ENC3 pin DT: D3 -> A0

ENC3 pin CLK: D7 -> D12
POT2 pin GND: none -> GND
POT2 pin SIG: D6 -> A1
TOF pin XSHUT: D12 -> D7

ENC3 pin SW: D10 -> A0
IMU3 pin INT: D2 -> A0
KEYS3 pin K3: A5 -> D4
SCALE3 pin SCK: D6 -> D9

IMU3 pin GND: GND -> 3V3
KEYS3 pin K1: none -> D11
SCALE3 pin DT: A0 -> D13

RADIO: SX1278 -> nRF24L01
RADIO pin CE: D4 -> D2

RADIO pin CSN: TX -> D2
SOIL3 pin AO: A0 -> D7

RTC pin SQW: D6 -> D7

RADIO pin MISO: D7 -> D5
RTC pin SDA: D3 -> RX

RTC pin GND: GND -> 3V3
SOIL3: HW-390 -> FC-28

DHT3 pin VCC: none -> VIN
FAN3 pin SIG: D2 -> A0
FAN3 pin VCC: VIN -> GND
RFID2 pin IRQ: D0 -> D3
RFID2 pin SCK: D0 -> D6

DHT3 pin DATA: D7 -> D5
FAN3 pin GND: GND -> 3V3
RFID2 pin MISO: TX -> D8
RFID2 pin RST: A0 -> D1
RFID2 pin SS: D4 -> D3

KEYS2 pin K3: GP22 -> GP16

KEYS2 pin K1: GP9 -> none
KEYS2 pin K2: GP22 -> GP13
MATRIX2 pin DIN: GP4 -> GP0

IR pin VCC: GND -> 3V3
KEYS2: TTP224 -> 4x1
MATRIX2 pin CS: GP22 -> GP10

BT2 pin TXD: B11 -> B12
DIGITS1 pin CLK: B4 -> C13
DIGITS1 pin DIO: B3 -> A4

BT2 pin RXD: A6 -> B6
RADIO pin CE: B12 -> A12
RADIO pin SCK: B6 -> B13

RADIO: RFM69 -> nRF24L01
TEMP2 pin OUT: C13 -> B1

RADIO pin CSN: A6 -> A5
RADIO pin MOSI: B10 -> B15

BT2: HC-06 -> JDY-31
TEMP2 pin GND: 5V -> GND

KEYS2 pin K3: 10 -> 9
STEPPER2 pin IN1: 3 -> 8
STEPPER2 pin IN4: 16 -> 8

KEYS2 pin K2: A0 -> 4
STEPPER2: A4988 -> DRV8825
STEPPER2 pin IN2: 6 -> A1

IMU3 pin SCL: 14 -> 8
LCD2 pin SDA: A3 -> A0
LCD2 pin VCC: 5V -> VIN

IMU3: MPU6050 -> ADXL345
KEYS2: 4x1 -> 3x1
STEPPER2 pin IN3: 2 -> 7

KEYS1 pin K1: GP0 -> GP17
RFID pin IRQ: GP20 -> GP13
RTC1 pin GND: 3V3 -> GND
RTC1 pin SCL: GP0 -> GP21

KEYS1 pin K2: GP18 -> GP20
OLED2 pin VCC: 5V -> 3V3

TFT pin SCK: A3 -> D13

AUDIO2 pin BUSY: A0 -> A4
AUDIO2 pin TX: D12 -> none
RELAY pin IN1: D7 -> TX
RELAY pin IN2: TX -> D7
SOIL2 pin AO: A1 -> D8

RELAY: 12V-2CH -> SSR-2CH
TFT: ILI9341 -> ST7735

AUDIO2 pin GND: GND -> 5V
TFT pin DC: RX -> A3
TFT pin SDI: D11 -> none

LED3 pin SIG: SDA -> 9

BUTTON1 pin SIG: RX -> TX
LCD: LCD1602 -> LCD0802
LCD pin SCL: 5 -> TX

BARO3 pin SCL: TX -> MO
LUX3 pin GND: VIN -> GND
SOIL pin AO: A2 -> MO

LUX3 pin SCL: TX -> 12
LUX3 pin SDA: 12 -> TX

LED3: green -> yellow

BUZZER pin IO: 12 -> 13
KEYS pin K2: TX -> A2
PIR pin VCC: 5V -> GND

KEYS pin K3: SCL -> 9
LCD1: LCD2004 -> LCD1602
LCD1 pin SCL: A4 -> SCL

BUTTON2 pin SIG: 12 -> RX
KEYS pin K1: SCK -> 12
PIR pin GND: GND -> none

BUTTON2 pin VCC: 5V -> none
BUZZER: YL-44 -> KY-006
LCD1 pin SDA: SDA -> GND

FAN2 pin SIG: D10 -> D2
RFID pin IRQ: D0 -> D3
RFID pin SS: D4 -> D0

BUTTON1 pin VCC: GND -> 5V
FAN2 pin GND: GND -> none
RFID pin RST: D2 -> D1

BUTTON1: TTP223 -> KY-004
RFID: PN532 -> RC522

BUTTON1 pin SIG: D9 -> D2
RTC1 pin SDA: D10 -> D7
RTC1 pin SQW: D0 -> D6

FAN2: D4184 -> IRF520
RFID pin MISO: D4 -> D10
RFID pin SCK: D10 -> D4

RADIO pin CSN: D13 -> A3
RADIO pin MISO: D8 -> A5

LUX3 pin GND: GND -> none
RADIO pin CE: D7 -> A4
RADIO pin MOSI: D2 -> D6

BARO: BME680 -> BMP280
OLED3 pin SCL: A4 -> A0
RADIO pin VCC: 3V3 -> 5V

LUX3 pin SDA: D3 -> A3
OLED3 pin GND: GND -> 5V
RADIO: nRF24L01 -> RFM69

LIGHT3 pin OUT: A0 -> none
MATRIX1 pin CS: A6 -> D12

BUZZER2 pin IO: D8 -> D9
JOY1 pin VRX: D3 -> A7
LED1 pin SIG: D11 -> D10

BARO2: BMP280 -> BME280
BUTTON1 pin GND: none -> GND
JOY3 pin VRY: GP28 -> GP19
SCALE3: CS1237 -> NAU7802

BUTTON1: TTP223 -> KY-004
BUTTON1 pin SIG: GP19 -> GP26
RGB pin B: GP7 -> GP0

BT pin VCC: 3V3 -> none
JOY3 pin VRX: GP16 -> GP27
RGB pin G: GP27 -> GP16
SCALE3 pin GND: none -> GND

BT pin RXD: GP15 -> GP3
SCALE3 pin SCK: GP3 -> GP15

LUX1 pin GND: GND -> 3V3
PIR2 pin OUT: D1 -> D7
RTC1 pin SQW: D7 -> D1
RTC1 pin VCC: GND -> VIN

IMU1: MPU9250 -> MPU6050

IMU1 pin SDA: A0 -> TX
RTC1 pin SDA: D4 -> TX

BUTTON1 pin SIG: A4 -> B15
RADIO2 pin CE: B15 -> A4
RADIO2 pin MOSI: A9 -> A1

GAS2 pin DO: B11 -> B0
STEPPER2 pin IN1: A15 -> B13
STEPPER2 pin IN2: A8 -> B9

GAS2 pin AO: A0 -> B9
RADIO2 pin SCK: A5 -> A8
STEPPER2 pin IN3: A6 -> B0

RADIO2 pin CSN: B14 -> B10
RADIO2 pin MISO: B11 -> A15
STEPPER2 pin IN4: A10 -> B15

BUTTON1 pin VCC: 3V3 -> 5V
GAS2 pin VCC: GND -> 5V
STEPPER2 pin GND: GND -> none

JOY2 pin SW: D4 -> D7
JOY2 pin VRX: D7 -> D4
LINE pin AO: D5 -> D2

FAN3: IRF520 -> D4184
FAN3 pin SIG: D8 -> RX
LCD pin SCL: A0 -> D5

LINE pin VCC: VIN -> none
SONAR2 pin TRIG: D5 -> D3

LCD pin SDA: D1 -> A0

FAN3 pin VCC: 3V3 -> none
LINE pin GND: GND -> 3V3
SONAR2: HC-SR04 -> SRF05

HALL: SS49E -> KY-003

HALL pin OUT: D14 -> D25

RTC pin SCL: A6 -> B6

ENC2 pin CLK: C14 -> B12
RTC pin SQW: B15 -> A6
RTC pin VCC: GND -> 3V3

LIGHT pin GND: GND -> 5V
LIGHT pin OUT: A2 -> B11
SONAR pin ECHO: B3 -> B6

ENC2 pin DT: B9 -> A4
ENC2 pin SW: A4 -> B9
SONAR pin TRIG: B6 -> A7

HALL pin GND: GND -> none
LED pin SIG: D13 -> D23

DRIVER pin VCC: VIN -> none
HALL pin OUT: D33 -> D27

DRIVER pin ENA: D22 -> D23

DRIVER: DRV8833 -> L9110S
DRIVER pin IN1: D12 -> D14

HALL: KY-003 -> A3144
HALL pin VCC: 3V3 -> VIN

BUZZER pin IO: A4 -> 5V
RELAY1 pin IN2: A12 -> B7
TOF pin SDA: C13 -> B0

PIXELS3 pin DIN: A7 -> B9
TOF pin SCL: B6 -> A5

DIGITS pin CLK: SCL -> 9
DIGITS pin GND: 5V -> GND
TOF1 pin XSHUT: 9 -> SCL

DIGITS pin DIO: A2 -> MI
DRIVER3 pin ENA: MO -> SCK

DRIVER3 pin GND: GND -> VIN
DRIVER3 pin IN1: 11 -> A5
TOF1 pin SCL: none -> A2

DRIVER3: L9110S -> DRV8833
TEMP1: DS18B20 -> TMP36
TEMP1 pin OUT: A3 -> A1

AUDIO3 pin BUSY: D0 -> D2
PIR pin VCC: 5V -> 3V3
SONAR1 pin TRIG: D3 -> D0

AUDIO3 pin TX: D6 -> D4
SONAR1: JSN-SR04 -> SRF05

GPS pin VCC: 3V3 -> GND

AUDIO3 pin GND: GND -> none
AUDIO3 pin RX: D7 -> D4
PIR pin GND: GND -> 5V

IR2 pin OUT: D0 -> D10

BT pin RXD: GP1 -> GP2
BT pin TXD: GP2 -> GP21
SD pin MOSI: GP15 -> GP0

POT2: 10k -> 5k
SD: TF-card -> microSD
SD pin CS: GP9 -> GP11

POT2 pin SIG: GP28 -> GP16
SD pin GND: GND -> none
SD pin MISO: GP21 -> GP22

──────────────────────────────

→ **ASSIGNED TASK**: From the data above, reproduce word for word the lines running from the line with "PIR pin GND: GND -> none" to the line with "GAS2 pin AO: A0 -> B9", ends included.

→ **RESPONSE TO THIS TASK**:
PIR pin GND: GND -> none

BUTTON2 pin VCC: 5V -> none
BUZZER: YL-44 -> KY-006
LCD1 pin SDA: SDA -> GND

FAN2 pin SIG: D10 -> D2
RFID pin IRQ: D0 -> D3
RFID pin SS: D4 -> D0

BUTTON1 pin VCC: GND -> 5V
FAN2 pin GND: GND -> none
RFID pin RST: D2 -> D1

BUTTON1: TTP223 -> KY-004
RFID: PN532 -> RC522

BUTTON1 pin SIG: D9 -> D2
RTC1 pin SDA: D10 -> D7
RTC1 pin SQW: D0 -> D6

FAN2: D4184 -> IRF520
RFID pin MISO: D4 -> D10
RFID pin SCK: D10 -> D4

RADIO pin CSN: D13 -> A3
RADIO pin MISO: D8 -> A5

LUX3 pin GND: GND -> none
RADIO pin CE: D7 -> A4
RADIO pin MOSI: D2 -> D6

BARO: BME680 -> BMP280
OLED3 pin SCL: A4 -> A0
RADIO pin VCC: 3V3 -> 5V

LUX3 pin SDA: D3 -> A3
OLED3 pin GND: GND -> 5V
RADIO: nRF24L01 -> RFM69

LIGHT3 pin OUT: A0 -> none
MATRIX1 pin CS: A6 -> D12

BUZZER2 pin IO: D8 -> D9
JOY1 pin VRX: D3 -> A7
LED1 pin SIG: D11 -> D10

BARO2: BMP280 -> BME280
BUTTON1 pin GND: none -> GND
JOY3 pin VRY: GP28 -> GP19
SCALE3: CS1237 -> NAU7802

BUTTON1: TTP223 -> KY-004
BUTTON1 pin SIG: GP19 -> GP26
RGB pin B: GP7 -> GP0

BT pin VCC: 3V3 -> none
JOY3 pin VRX: GP16 -> GP27
RGB pin G: GP27 -> GP16
SCALE3 pin GND: none -> GND

BT pin RXD: GP15 -> GP3
SCALE3 pin SCK: GP3 -> GP15

LUX1 pin GND: GND -> 3V3
PIR2 pin OUT: D1 -> D7
RTC1 pin SQW: D7 -> D1
RTC1 pin VCC: GND -> VIN

IMU1: MPU9250 -> MPU6050

IMU1 pin SDA: A0 -> TX
RTC1 pin SDA: D4 -> TX

BUTTON1 pin SIG: A4 -> B15
RADIO2 pin CE: B15 -> A4
RADIO2 pin MOSI: A9 -> A1

GAS2 pin DO: B11 -> B0
STEPPER2 pin IN1: A15 -> B13
STEPPER2 pin IN2: A8 -> B9

GAS2 pin AO: A0 -> B9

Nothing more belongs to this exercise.